== Work to complete ==
Look through the records below for the line holding "blue domino: 1 -> 5". Write it out exactly, with each following line through the line holding "white traffic cone: 3 -> 1".

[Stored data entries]
##############################

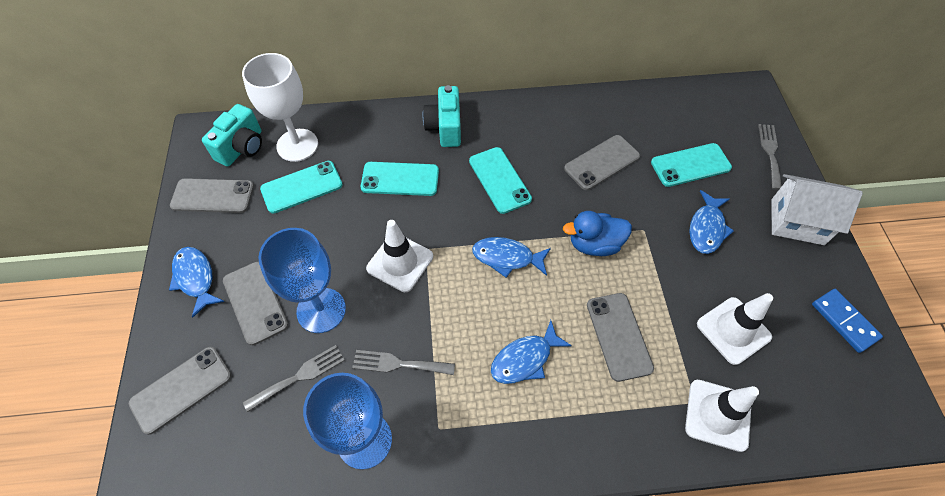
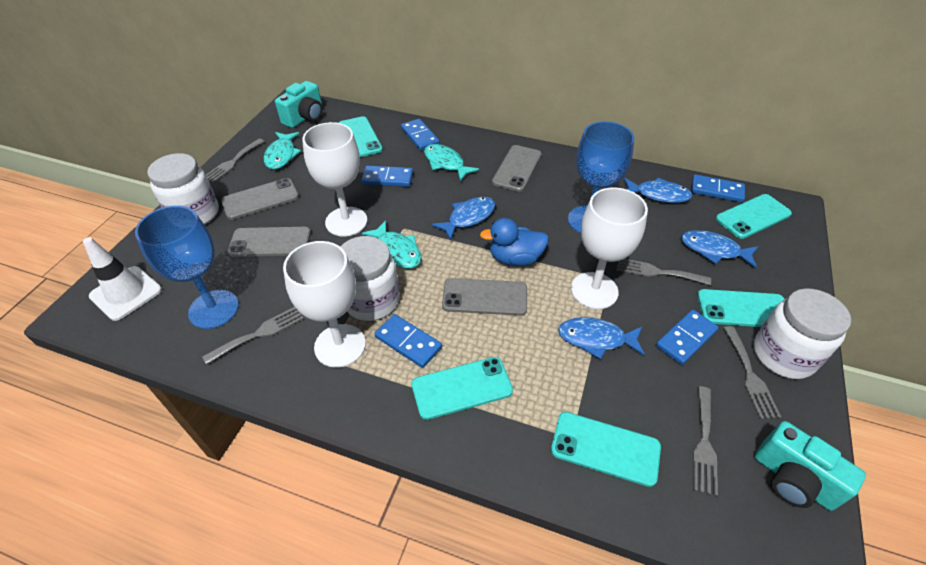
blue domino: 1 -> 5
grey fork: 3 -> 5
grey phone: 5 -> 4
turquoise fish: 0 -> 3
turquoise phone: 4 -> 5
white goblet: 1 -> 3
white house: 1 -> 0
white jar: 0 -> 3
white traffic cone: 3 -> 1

##############################

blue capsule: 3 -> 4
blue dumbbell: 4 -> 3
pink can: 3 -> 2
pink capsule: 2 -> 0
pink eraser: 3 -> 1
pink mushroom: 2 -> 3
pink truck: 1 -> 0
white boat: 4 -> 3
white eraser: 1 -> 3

##############################

== Your solution ==
blue domino: 1 -> 5
grey fork: 3 -> 5
grey phone: 5 -> 4
turquoise fish: 0 -> 3
turquoise phone: 4 -> 5
white goblet: 1 -> 3
white house: 1 -> 0
white jar: 0 -> 3
white traffic cone: 3 -> 1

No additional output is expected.